Stored items from a collection
/---
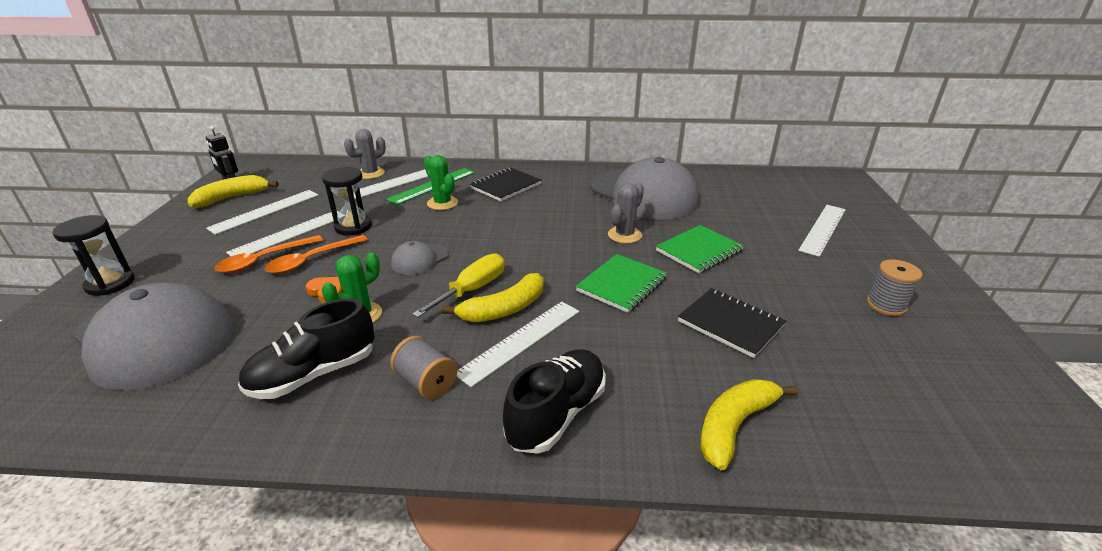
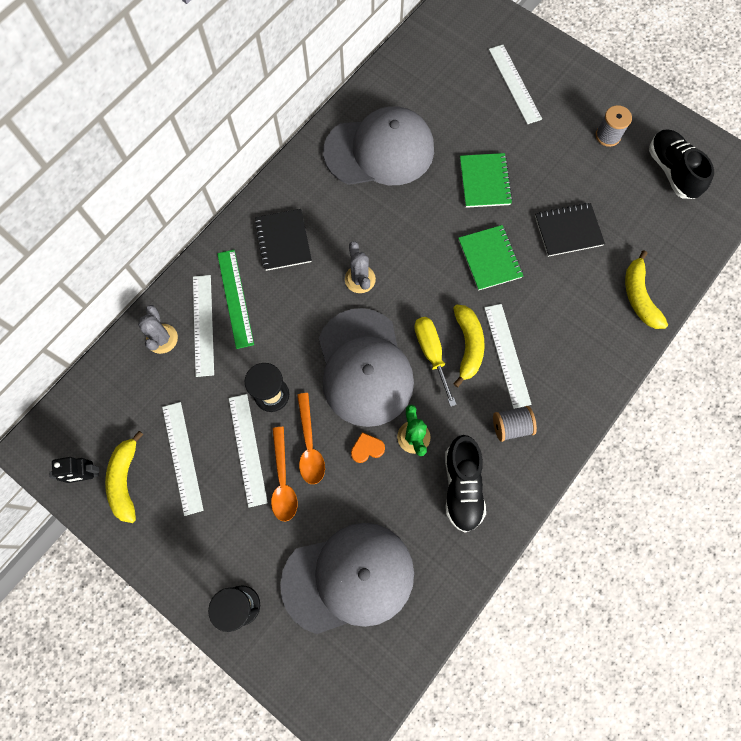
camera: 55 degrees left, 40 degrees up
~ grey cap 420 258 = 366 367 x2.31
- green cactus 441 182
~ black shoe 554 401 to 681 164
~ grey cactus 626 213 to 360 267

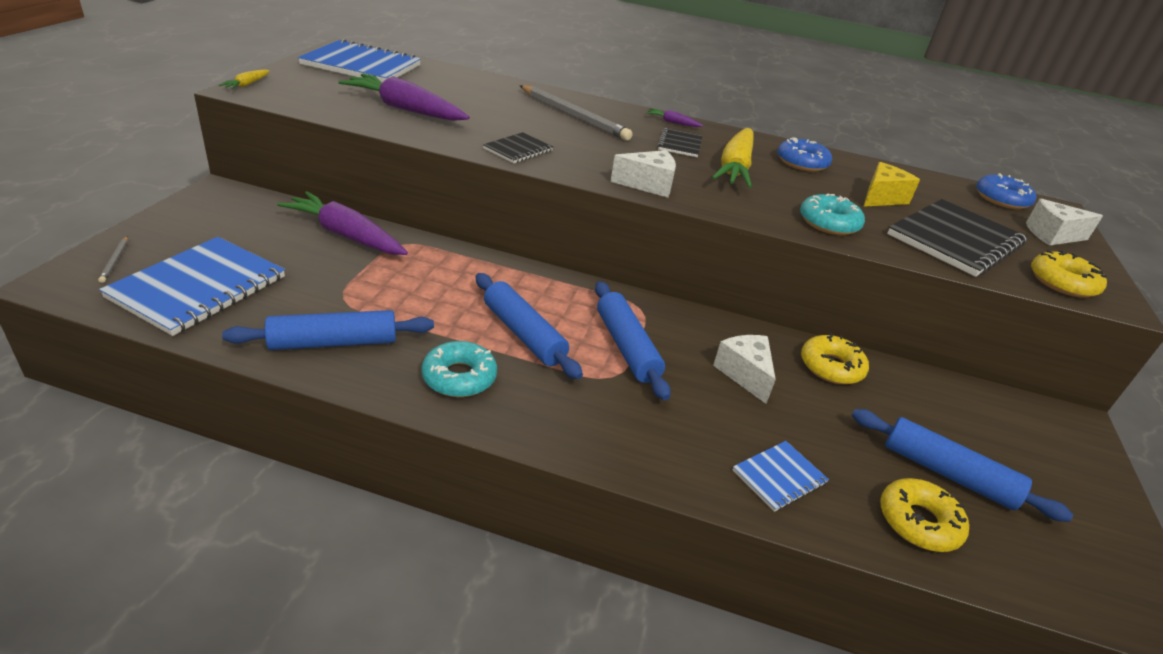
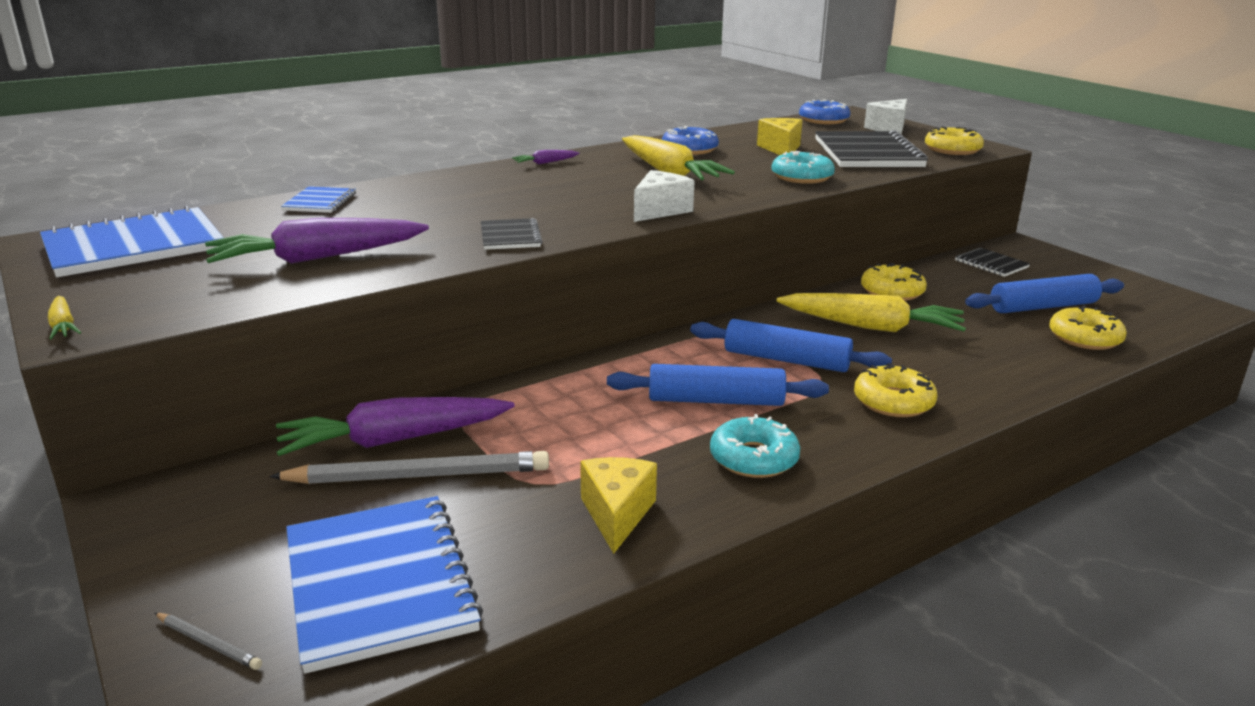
camera: 45 degrees left, 10 degrees down
~ blue rolling pin 328 330 to yellow cheese 618 505
~ grey pencil 576 113 to 409 467
~ black notebook 679 142 to 992 262
~ white cheese 744 369 to yellow carrot 871 312
~ blue notebook 781 476 to 318 199
+ yellow donut 895 390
\---
**YOUR GOAL**
Retype, exactly and only, the lines from the one containing "366 367 x2.31" through the end of the entries, both ends included, and omit all pictures.

**OUTPUT BELOW**
~ grey cap 420 258 = 366 367 x2.31
- green cactus 441 182
~ black shoe 554 401 to 681 164
~ grey cactus 626 213 to 360 267

camera: 45 degrees left, 10 degrees down
~ blue rolling pin 328 330 to yellow cheese 618 505
~ grey pencil 576 113 to 409 467
~ black notebook 679 142 to 992 262
~ white cheese 744 369 to yellow carrot 871 312
~ blue notebook 781 476 to 318 199
+ yellow donut 895 390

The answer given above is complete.